Object state change records:
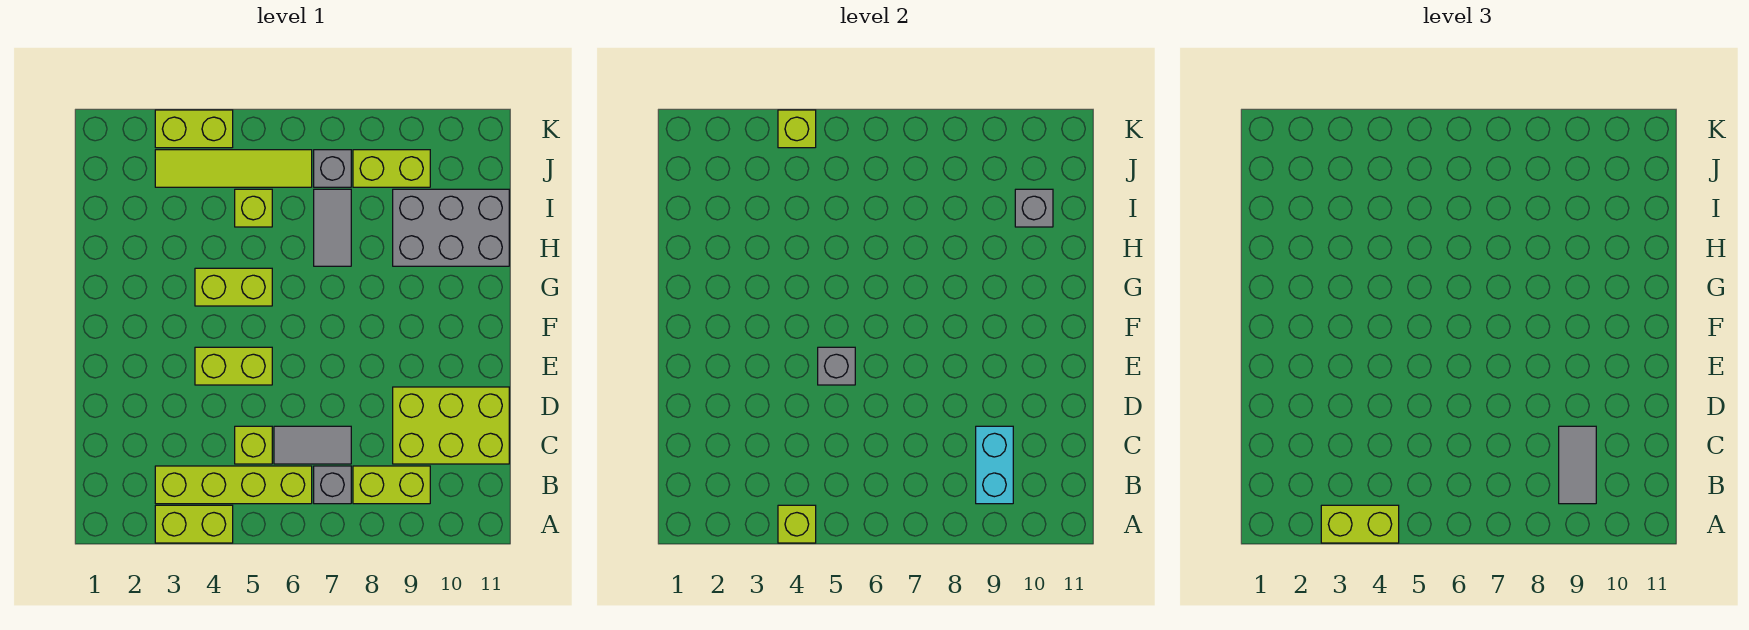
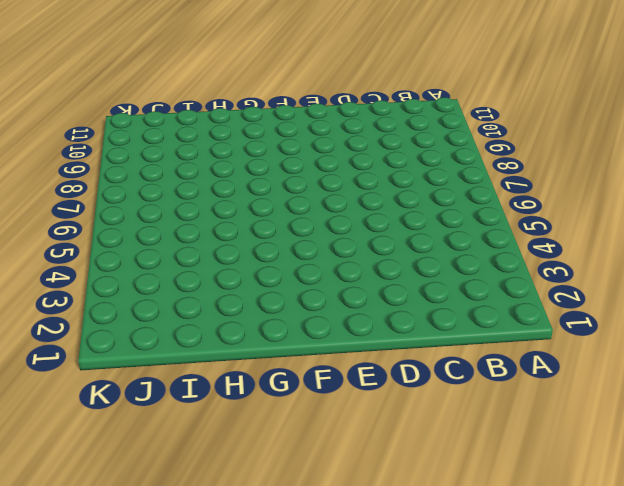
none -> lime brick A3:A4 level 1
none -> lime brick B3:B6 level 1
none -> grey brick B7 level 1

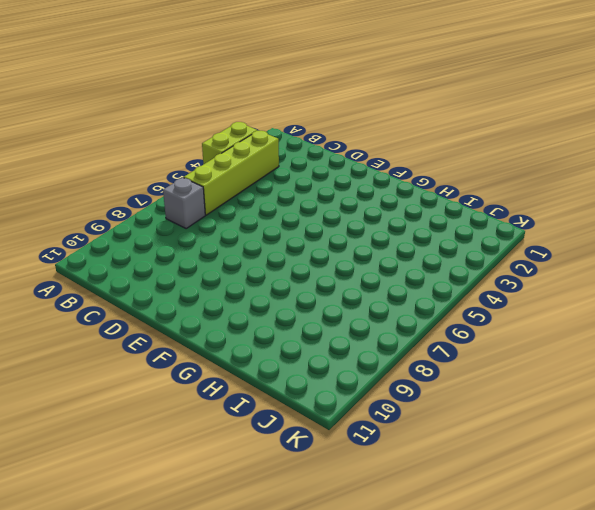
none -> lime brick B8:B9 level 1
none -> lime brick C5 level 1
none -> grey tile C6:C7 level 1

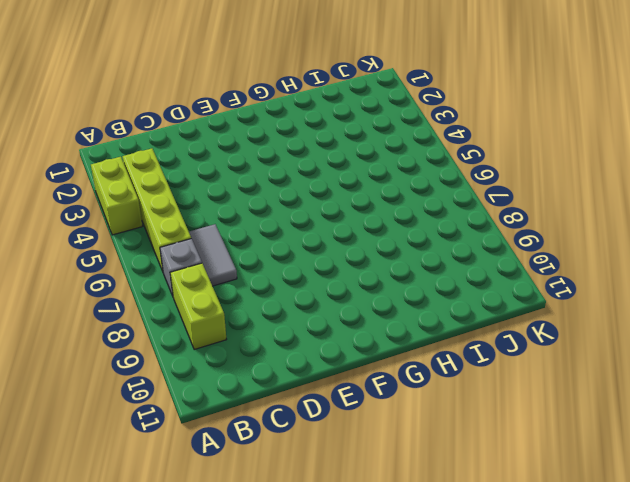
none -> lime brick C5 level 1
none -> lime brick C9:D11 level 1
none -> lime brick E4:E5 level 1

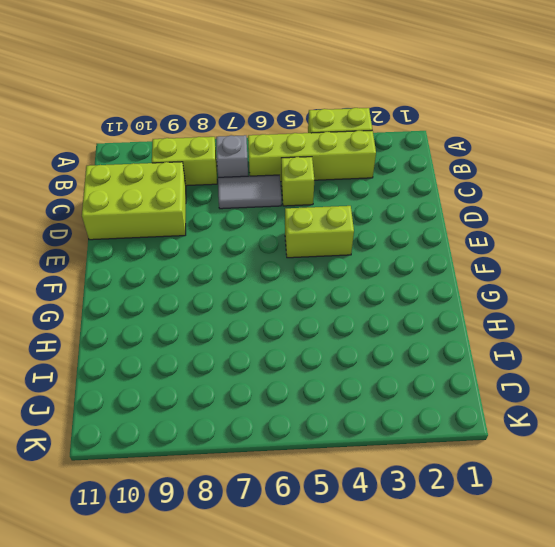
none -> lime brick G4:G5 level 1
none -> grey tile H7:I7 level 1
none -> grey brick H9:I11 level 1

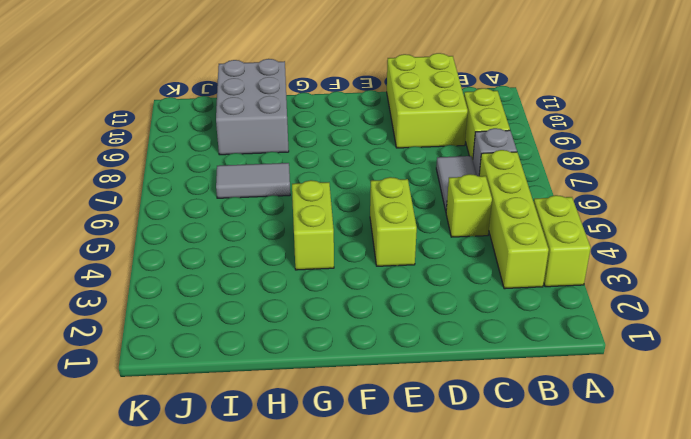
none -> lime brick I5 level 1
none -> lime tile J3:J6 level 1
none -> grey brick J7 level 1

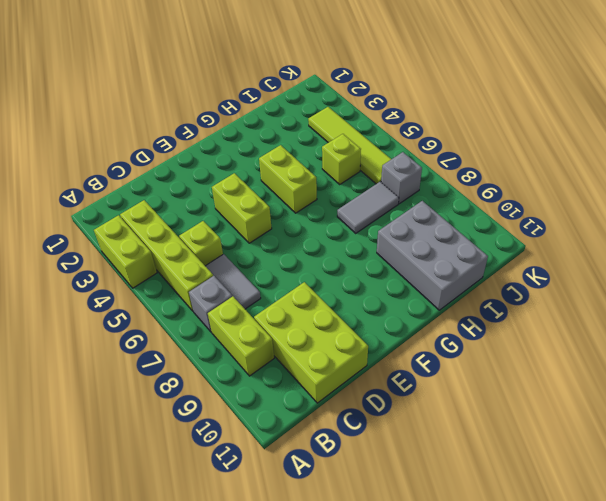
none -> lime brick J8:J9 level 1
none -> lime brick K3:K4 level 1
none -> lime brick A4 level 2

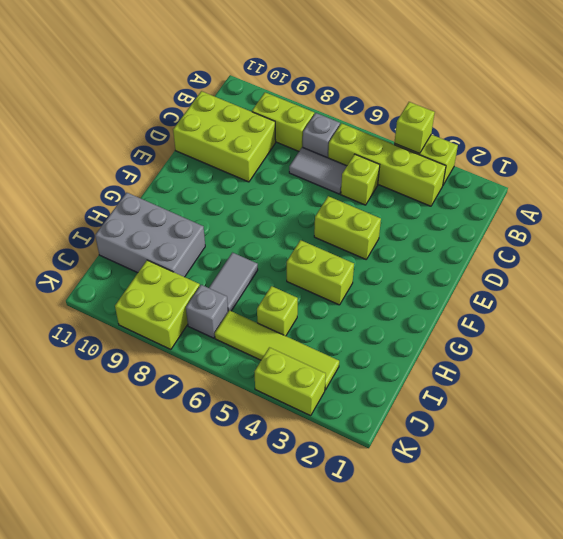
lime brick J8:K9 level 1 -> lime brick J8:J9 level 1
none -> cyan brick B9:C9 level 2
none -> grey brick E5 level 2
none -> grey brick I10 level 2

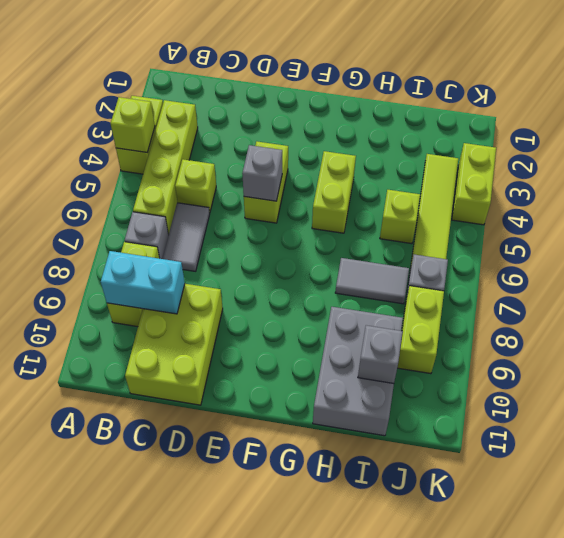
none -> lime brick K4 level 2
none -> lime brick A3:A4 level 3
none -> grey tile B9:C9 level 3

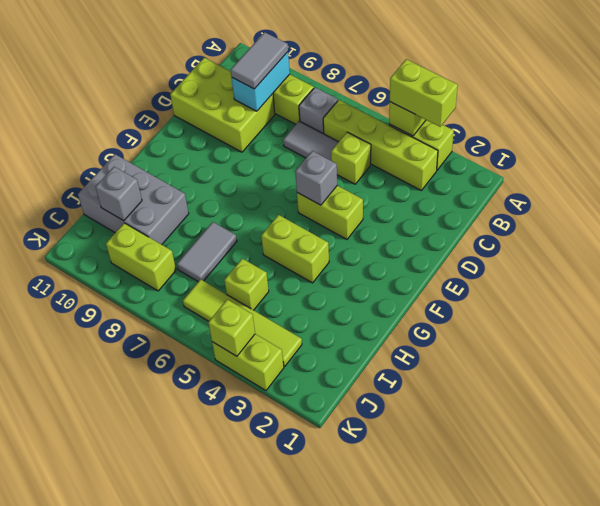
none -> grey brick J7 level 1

▶ **THE PROBLEM**:
In the answer, the entries must appear exactly as above, without the images.

▶ **RESULT**:
none -> lime brick A3:A4 level 1
none -> lime brick B3:B6 level 1
none -> grey brick B7 level 1

none -> lime brick B8:B9 level 1
none -> lime brick C5 level 1
none -> grey tile C6:C7 level 1

none -> lime brick C5 level 1
none -> lime brick C9:D11 level 1
none -> lime brick E4:E5 level 1

none -> lime brick G4:G5 level 1
none -> grey tile H7:I7 level 1
none -> grey brick H9:I11 level 1

none -> lime brick I5 level 1
none -> lime tile J3:J6 level 1
none -> grey brick J7 level 1

none -> lime brick J8:J9 level 1
none -> lime brick K3:K4 level 1
none -> lime brick A4 level 2

lime brick J8:K9 level 1 -> lime brick J8:J9 level 1
none -> cyan brick B9:C9 level 2
none -> grey brick E5 level 2
none -> grey brick I10 level 2

none -> lime brick K4 level 2
none -> lime brick A3:A4 level 3
none -> grey tile B9:C9 level 3

none -> grey brick J7 level 1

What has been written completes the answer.